MATERIAL SUPPLIED: Begin

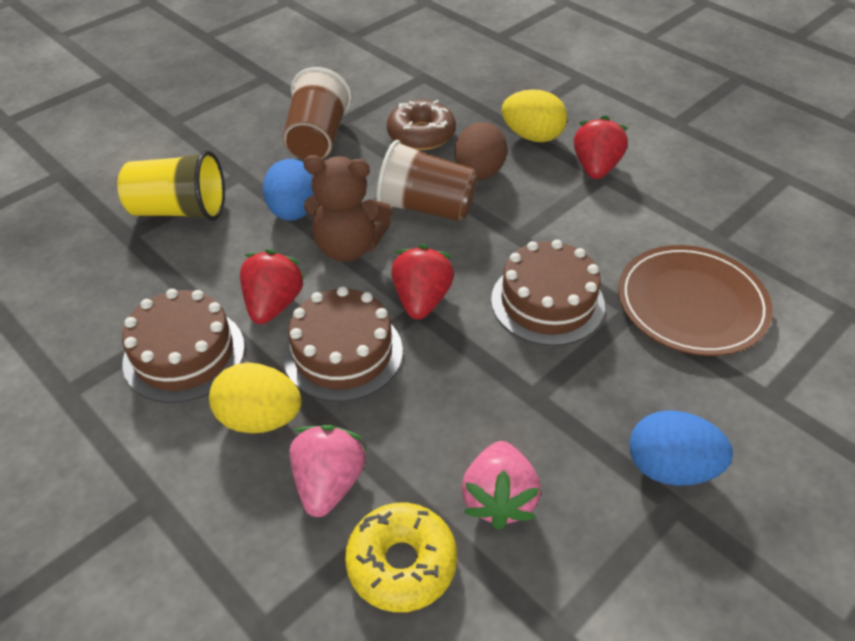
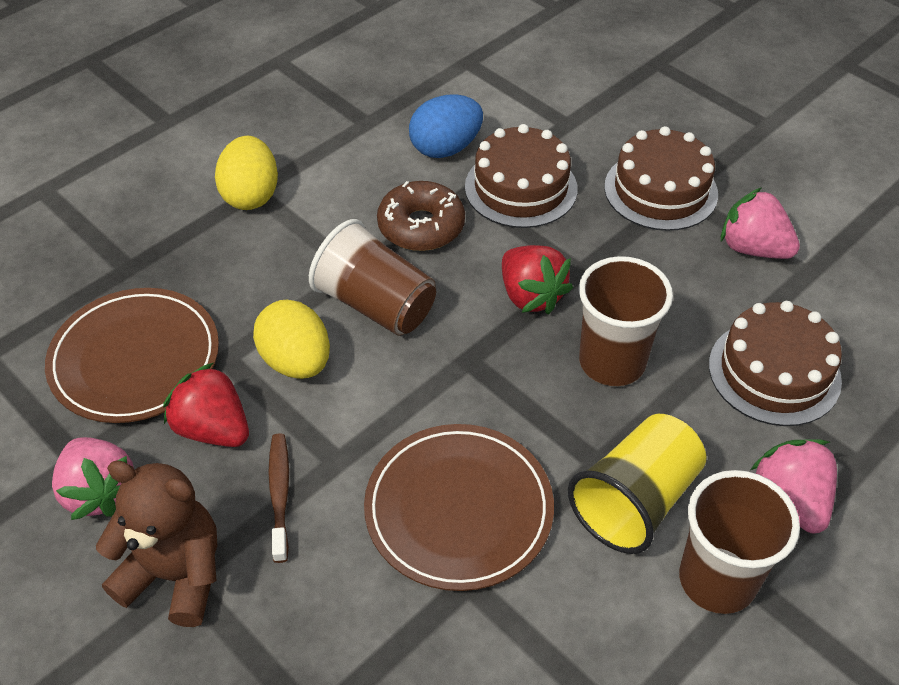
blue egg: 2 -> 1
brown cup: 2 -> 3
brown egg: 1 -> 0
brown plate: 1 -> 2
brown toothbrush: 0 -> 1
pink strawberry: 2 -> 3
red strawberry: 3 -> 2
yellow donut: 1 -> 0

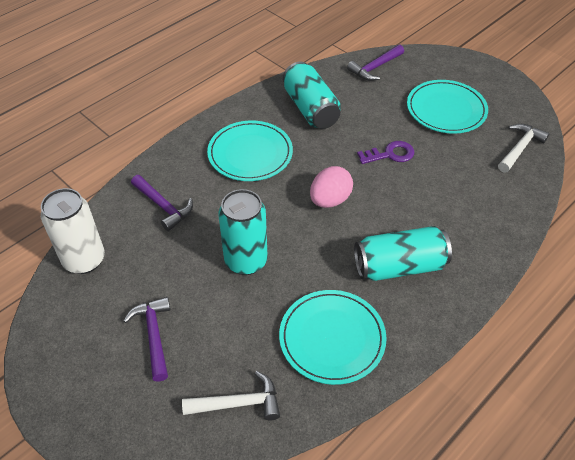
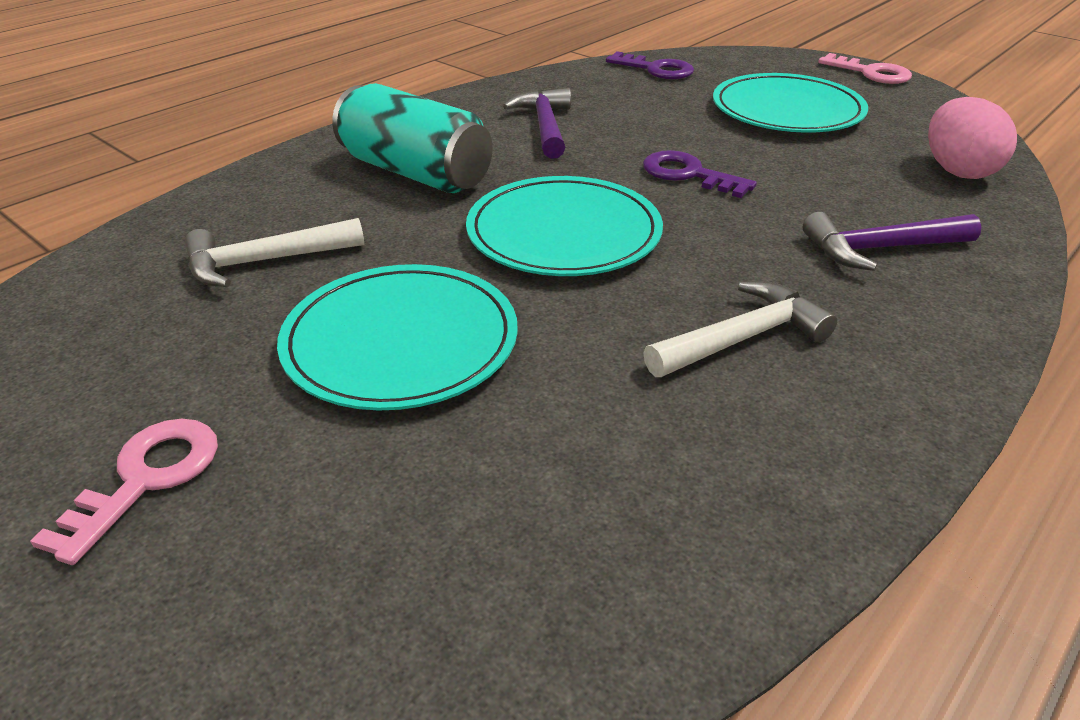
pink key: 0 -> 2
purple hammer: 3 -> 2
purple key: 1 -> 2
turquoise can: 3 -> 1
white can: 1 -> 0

MATERIAL SUPPLIED: End
MATERIAL SUPPLIED: Begin

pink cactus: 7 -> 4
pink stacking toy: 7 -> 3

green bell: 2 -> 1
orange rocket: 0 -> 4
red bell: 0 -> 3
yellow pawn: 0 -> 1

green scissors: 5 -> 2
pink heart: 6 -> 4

MATERIAL SUPPLIED: End
MATERIAL SUPPLIED: Begin

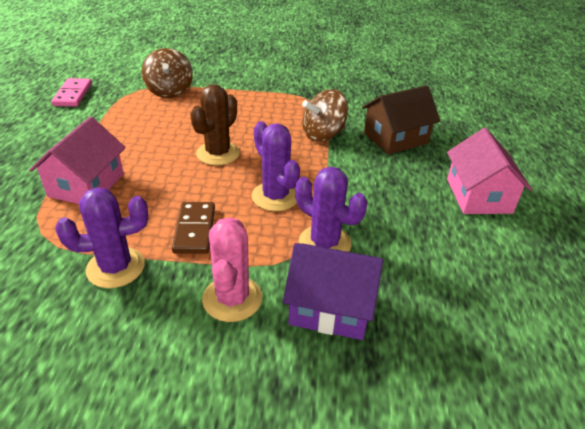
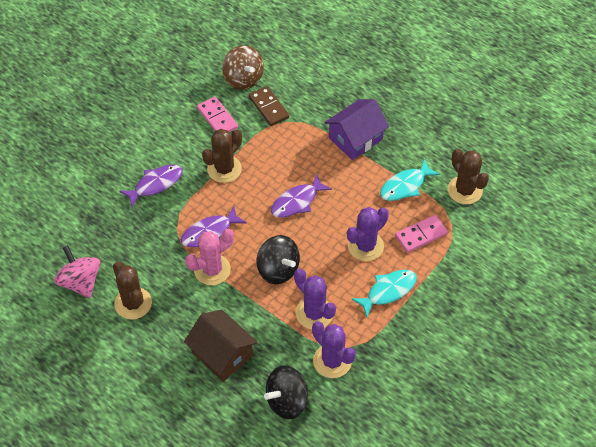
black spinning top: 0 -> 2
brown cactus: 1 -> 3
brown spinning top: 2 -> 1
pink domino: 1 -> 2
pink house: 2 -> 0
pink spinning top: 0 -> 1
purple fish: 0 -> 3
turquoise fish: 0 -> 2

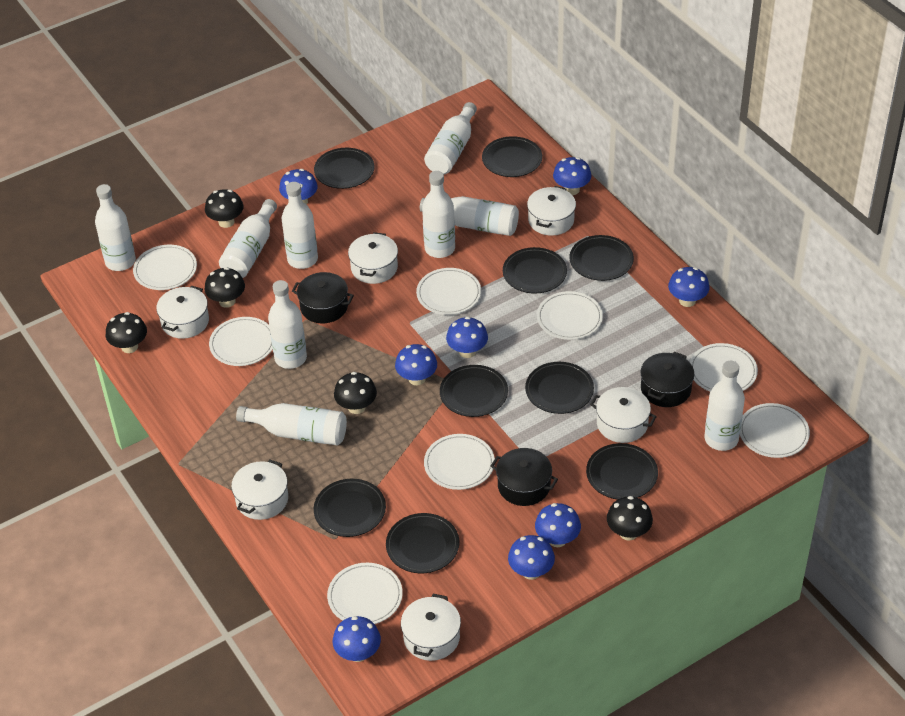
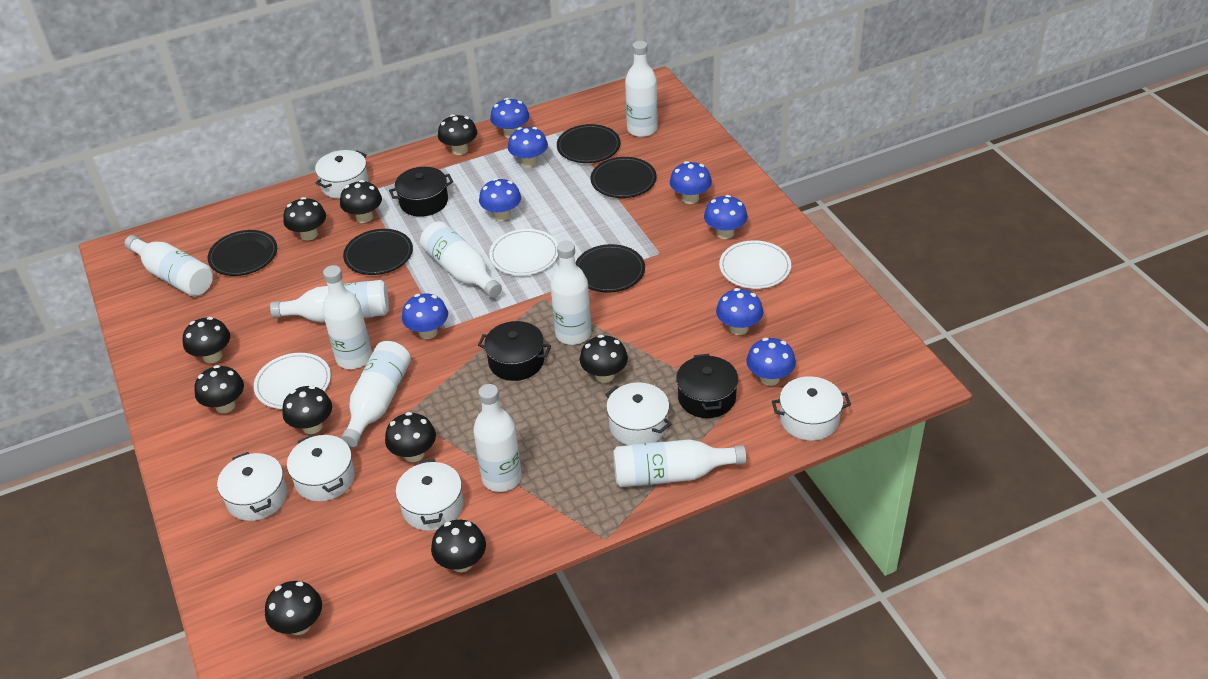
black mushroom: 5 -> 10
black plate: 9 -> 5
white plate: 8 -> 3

MATERIAL SUPPLIED: End

YOUR TASK: In your answer, include only the lines above starting at the line that holds "pink stacking toy: 7 -> 3" and ending at the line that holds "pink heart: 6 -> 4", copied exactly.

SOLUTION FOR THIS PROBLEM:
pink stacking toy: 7 -> 3

green bell: 2 -> 1
orange rocket: 0 -> 4
red bell: 0 -> 3
yellow pawn: 0 -> 1

green scissors: 5 -> 2
pink heart: 6 -> 4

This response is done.